WHAT YOU WILL DO –
Using the records below, locate all lines containing "none" and return them.

INFORMATION GIVEN –
■ ■ ■ ■
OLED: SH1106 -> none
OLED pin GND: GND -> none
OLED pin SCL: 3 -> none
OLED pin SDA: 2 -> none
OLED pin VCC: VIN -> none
■ ■ ■ ■
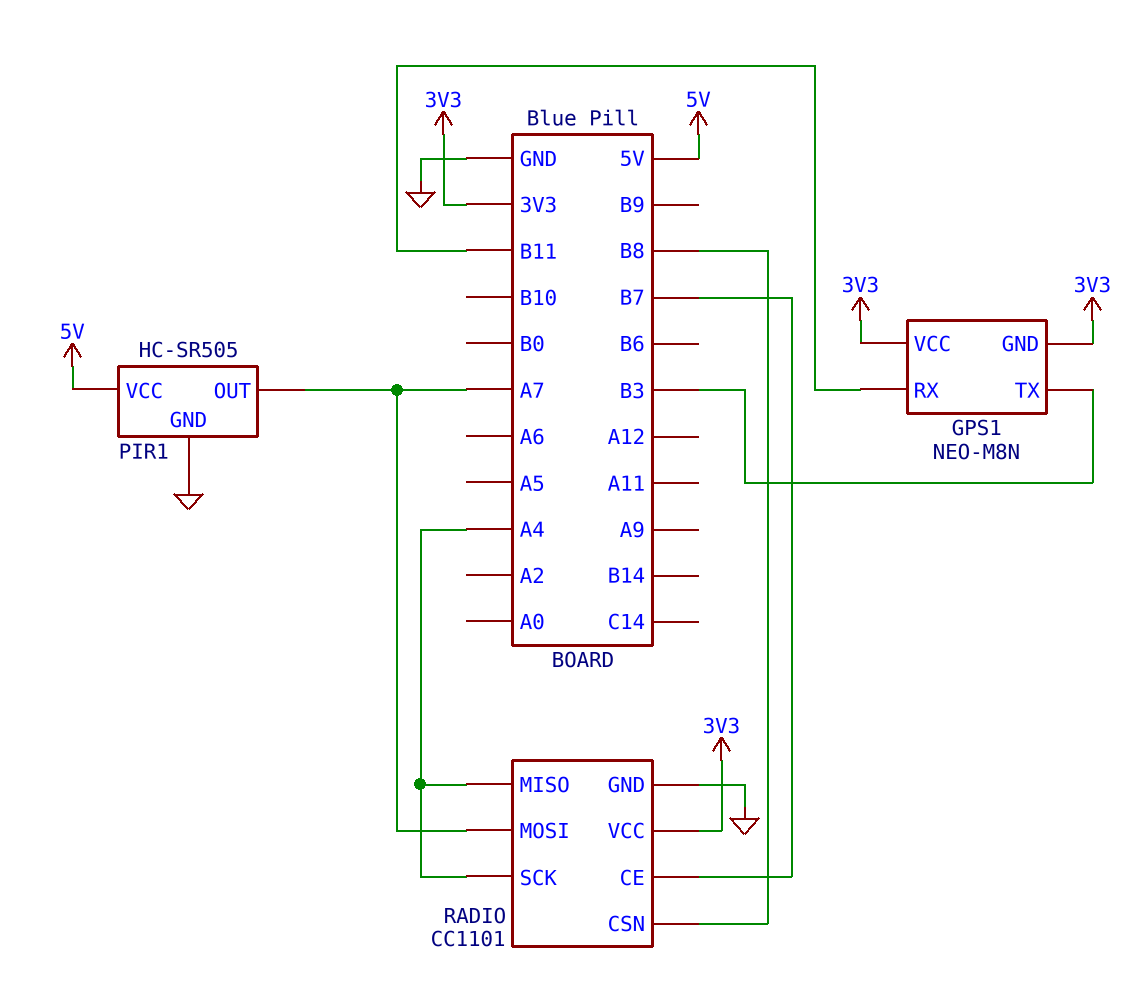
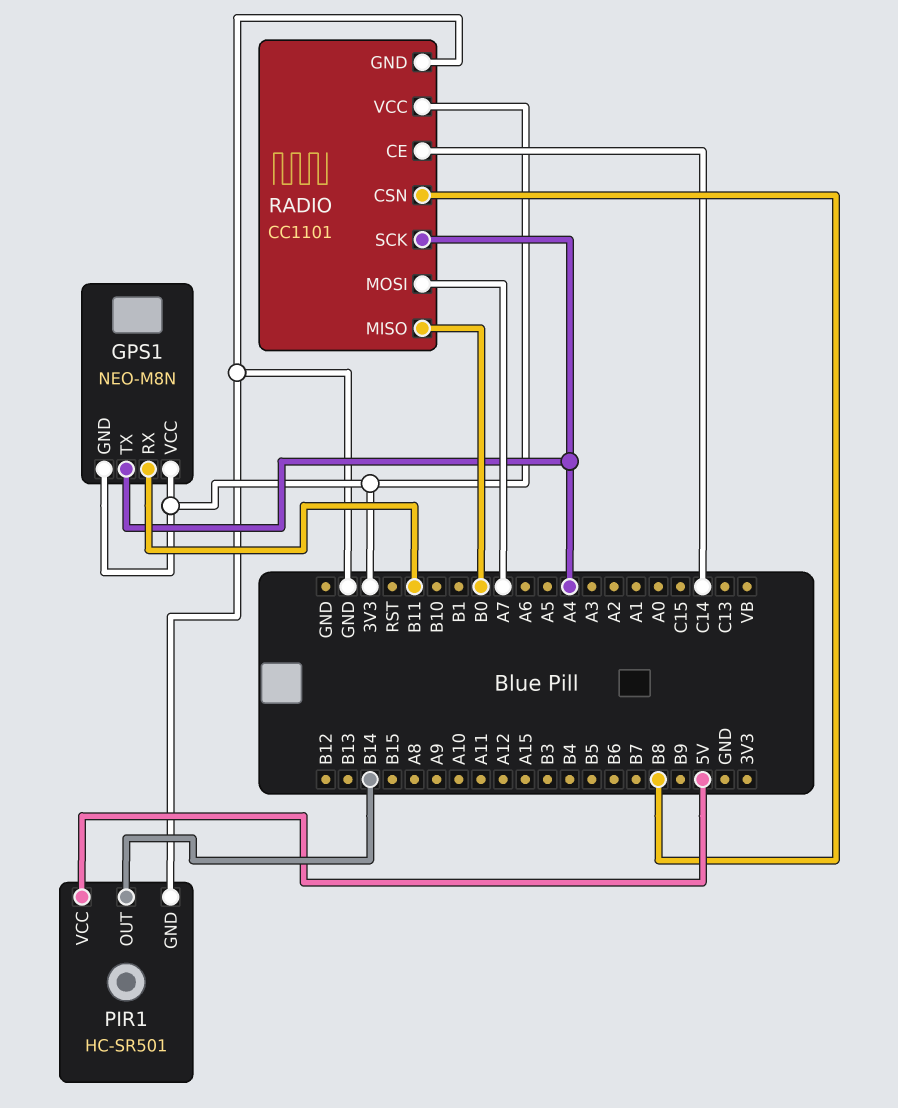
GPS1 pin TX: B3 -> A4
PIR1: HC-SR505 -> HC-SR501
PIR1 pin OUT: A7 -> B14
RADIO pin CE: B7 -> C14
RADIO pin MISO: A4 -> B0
■ ■ ■ ■
EXPECTED ANSWER –
OLED: SH1106 -> none
OLED pin GND: GND -> none
OLED pin SCL: 3 -> none
OLED pin SDA: 2 -> none
OLED pin VCC: VIN -> none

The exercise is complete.